◆ **Work to complete**
In the records below, begin at the line that has "red fork: 2 -> 5" and stop after the line that has "pink plate: 2 -> 4"; quote those lines verbatim and nothing more.

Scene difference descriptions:
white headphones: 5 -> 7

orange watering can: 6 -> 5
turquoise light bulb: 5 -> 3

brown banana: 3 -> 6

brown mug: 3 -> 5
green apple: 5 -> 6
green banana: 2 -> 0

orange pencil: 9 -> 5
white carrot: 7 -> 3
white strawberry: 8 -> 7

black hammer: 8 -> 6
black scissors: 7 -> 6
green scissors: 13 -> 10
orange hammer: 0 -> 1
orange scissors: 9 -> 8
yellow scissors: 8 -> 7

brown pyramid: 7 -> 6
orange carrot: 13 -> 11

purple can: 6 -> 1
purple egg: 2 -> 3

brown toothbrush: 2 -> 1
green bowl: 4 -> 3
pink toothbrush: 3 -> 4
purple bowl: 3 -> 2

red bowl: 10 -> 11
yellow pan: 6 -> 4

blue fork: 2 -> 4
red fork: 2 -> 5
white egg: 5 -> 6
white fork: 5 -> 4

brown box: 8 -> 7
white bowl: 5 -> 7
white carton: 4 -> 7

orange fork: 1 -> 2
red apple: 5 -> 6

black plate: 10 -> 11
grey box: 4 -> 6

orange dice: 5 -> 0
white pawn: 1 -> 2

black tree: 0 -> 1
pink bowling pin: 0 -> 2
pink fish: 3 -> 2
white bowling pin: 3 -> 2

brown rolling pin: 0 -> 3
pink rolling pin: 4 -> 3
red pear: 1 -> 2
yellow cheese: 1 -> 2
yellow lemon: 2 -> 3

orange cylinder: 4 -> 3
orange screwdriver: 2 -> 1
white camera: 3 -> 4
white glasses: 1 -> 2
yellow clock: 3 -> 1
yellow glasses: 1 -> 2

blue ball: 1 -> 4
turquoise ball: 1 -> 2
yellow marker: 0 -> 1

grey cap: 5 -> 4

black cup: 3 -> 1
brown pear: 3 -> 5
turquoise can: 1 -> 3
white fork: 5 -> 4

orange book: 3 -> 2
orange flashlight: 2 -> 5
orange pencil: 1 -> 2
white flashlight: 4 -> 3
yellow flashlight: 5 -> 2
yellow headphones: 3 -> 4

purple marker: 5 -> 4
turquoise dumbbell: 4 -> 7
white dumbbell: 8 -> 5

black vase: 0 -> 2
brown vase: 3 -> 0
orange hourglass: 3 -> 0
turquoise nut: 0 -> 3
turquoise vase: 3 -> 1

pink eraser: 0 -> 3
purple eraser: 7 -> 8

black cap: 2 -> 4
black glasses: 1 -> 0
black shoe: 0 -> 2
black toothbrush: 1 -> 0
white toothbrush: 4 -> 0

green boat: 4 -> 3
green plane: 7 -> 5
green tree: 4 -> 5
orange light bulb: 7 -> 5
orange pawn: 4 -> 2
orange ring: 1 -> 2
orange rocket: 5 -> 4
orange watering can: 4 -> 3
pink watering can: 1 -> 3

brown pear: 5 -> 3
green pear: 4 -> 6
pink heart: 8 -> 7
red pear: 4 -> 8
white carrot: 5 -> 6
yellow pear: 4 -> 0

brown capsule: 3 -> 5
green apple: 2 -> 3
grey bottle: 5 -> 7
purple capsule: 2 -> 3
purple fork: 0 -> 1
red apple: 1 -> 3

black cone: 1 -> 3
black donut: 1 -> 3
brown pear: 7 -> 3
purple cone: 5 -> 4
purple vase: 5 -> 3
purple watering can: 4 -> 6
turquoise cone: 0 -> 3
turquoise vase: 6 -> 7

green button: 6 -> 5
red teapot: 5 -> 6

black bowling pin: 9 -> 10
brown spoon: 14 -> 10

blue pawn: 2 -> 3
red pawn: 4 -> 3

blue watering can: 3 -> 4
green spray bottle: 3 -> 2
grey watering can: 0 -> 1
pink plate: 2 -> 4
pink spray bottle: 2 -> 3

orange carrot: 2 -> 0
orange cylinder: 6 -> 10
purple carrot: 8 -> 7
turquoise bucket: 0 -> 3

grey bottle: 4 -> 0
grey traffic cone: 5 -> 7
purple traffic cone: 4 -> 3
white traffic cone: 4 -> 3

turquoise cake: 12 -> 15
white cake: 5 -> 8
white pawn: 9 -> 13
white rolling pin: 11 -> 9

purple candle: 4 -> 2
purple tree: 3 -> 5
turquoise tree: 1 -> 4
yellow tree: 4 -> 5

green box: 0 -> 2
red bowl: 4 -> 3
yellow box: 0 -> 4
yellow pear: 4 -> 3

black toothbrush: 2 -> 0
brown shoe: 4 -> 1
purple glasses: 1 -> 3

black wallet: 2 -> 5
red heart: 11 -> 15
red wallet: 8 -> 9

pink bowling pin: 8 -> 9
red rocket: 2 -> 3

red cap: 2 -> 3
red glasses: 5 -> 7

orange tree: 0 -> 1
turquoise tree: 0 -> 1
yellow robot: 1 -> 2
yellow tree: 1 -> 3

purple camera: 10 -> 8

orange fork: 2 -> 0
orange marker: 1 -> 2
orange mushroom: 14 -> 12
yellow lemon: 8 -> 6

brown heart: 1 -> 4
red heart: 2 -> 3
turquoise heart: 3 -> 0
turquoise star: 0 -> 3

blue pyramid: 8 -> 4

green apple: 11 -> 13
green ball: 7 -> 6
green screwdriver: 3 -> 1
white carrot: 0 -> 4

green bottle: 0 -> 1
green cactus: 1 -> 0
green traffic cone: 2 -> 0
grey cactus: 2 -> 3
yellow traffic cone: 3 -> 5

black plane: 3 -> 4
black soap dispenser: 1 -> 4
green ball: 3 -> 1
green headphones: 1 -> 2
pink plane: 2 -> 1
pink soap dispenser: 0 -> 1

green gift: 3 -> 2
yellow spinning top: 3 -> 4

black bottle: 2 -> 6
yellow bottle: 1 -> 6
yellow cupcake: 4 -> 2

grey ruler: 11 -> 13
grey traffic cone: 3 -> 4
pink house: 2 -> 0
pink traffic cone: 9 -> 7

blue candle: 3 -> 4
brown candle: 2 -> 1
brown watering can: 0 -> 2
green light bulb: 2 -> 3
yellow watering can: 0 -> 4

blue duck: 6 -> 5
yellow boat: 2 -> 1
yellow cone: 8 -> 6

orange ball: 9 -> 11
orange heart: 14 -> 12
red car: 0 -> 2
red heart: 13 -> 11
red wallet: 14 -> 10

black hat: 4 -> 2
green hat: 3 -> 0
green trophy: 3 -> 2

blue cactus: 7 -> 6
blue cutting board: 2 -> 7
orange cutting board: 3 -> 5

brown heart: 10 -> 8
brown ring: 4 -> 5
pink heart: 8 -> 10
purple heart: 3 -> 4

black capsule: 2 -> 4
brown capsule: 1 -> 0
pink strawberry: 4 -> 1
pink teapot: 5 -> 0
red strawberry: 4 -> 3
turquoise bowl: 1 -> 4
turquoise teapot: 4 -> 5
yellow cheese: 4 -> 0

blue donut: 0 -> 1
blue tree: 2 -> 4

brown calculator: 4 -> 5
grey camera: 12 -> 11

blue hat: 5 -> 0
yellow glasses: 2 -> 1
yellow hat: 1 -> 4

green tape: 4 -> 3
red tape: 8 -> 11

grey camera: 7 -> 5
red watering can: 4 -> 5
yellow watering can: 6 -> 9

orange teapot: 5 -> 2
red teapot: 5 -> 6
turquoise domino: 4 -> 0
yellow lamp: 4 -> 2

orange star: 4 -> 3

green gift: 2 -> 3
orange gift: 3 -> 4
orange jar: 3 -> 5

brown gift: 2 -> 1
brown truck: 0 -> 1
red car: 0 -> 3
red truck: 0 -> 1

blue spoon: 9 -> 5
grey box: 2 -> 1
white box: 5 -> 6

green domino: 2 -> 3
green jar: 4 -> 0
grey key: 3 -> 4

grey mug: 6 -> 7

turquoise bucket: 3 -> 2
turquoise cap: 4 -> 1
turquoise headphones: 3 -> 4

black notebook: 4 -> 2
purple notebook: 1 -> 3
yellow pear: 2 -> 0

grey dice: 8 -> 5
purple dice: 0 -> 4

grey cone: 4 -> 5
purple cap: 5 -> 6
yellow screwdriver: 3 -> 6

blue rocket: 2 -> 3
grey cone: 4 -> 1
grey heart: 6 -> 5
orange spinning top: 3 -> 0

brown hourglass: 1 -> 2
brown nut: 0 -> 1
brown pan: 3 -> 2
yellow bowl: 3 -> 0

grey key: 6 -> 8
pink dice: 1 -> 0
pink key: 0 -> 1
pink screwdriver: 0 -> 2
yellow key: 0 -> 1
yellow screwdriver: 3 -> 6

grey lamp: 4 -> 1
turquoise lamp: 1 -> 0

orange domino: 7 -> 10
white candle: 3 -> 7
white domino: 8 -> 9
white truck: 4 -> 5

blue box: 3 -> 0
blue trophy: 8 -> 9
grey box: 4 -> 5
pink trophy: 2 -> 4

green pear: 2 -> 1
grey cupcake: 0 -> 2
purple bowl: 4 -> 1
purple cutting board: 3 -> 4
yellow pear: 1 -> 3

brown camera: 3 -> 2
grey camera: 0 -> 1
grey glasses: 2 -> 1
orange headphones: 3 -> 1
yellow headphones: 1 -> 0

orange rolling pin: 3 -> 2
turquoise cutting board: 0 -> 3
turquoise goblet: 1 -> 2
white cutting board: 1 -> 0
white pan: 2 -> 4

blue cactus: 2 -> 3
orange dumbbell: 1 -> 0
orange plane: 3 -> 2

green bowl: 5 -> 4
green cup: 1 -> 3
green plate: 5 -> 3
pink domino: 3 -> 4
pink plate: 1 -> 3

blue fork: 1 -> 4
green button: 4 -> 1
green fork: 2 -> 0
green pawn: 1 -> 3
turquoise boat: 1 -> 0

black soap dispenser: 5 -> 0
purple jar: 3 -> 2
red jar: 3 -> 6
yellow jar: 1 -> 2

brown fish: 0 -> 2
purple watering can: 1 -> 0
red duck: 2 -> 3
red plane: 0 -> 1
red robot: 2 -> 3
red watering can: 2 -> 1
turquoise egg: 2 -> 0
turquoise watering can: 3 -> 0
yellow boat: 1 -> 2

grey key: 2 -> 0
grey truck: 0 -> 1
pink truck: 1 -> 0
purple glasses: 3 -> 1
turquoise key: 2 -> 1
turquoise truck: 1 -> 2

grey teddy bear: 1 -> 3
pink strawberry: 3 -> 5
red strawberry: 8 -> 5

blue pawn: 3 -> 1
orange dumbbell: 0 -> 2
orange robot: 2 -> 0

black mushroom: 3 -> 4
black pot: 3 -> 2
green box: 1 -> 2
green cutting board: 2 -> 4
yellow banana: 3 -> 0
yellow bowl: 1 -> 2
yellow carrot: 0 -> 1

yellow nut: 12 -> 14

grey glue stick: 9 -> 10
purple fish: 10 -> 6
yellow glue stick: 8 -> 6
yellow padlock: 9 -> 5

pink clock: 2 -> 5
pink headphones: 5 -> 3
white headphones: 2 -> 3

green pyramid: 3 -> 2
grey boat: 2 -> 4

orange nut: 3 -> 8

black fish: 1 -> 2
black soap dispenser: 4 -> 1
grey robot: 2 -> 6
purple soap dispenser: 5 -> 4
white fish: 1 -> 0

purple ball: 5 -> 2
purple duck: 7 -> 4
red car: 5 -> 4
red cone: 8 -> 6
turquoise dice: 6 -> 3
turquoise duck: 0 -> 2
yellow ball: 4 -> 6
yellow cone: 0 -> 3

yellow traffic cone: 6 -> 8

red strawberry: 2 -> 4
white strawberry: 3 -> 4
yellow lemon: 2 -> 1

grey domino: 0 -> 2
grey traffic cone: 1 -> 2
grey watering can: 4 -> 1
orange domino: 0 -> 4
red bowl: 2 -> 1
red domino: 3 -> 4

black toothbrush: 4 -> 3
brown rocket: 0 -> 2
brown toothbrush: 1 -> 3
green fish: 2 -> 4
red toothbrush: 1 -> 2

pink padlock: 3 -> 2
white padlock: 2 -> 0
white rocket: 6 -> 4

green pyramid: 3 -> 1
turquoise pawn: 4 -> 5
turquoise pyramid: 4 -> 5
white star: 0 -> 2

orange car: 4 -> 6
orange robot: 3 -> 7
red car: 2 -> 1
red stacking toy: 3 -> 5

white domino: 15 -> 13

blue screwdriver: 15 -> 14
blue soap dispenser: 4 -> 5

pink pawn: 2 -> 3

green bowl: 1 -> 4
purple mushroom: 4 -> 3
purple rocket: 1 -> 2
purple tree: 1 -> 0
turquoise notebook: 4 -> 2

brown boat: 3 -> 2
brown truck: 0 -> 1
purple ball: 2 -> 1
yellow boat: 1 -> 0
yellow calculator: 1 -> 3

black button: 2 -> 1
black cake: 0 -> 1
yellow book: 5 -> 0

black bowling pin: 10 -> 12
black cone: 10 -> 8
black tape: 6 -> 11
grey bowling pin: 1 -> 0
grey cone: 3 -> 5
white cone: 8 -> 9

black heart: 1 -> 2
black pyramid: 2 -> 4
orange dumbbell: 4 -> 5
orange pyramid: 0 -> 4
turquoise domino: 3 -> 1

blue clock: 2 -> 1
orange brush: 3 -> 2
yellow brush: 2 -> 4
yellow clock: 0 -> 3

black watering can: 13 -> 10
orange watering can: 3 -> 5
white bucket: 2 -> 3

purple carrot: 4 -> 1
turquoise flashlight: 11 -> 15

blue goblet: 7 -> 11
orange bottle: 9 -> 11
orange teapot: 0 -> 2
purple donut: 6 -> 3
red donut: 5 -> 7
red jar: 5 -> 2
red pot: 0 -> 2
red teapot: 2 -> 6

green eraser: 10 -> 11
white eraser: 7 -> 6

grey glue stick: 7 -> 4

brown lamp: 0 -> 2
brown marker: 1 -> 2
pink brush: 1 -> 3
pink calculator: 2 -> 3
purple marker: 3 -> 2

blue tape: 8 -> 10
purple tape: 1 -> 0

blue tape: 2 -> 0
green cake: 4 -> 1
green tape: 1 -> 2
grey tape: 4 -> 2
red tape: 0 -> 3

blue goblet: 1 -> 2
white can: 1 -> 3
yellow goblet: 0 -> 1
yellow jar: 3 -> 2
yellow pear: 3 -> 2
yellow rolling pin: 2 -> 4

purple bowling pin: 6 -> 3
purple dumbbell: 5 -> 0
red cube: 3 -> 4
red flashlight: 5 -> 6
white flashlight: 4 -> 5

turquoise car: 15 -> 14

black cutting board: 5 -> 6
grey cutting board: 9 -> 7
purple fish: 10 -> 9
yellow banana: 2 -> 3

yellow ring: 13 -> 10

◆ **Solution**
red fork: 2 -> 5
white egg: 5 -> 6
white fork: 5 -> 4

brown box: 8 -> 7
white bowl: 5 -> 7
white carton: 4 -> 7

orange fork: 1 -> 2
red apple: 5 -> 6

black plate: 10 -> 11
grey box: 4 -> 6

orange dice: 5 -> 0
white pawn: 1 -> 2

black tree: 0 -> 1
pink bowling pin: 0 -> 2
pink fish: 3 -> 2
white bowling pin: 3 -> 2

brown rolling pin: 0 -> 3
pink rolling pin: 4 -> 3
red pear: 1 -> 2
yellow cheese: 1 -> 2
yellow lemon: 2 -> 3

orange cylinder: 4 -> 3
orange screwdriver: 2 -> 1
white camera: 3 -> 4
white glasses: 1 -> 2
yellow clock: 3 -> 1
yellow glasses: 1 -> 2

blue ball: 1 -> 4
turquoise ball: 1 -> 2
yellow marker: 0 -> 1

grey cap: 5 -> 4

black cup: 3 -> 1
brown pear: 3 -> 5
turquoise can: 1 -> 3
white fork: 5 -> 4

orange book: 3 -> 2
orange flashlight: 2 -> 5
orange pencil: 1 -> 2
white flashlight: 4 -> 3
yellow flashlight: 5 -> 2
yellow headphones: 3 -> 4

purple marker: 5 -> 4
turquoise dumbbell: 4 -> 7
white dumbbell: 8 -> 5

black vase: 0 -> 2
brown vase: 3 -> 0
orange hourglass: 3 -> 0
turquoise nut: 0 -> 3
turquoise vase: 3 -> 1

pink eraser: 0 -> 3
purple eraser: 7 -> 8

black cap: 2 -> 4
black glasses: 1 -> 0
black shoe: 0 -> 2
black toothbrush: 1 -> 0
white toothbrush: 4 -> 0

green boat: 4 -> 3
green plane: 7 -> 5
green tree: 4 -> 5
orange light bulb: 7 -> 5
orange pawn: 4 -> 2
orange ring: 1 -> 2
orange rocket: 5 -> 4
orange watering can: 4 -> 3
pink watering can: 1 -> 3

brown pear: 5 -> 3
green pear: 4 -> 6
pink heart: 8 -> 7
red pear: 4 -> 8
white carrot: 5 -> 6
yellow pear: 4 -> 0

brown capsule: 3 -> 5
green apple: 2 -> 3
grey bottle: 5 -> 7
purple capsule: 2 -> 3
purple fork: 0 -> 1
red apple: 1 -> 3

black cone: 1 -> 3
black donut: 1 -> 3
brown pear: 7 -> 3
purple cone: 5 -> 4
purple vase: 5 -> 3
purple watering can: 4 -> 6
turquoise cone: 0 -> 3
turquoise vase: 6 -> 7

green button: 6 -> 5
red teapot: 5 -> 6

black bowling pin: 9 -> 10
brown spoon: 14 -> 10

blue pawn: 2 -> 3
red pawn: 4 -> 3

blue watering can: 3 -> 4
green spray bottle: 3 -> 2
grey watering can: 0 -> 1
pink plate: 2 -> 4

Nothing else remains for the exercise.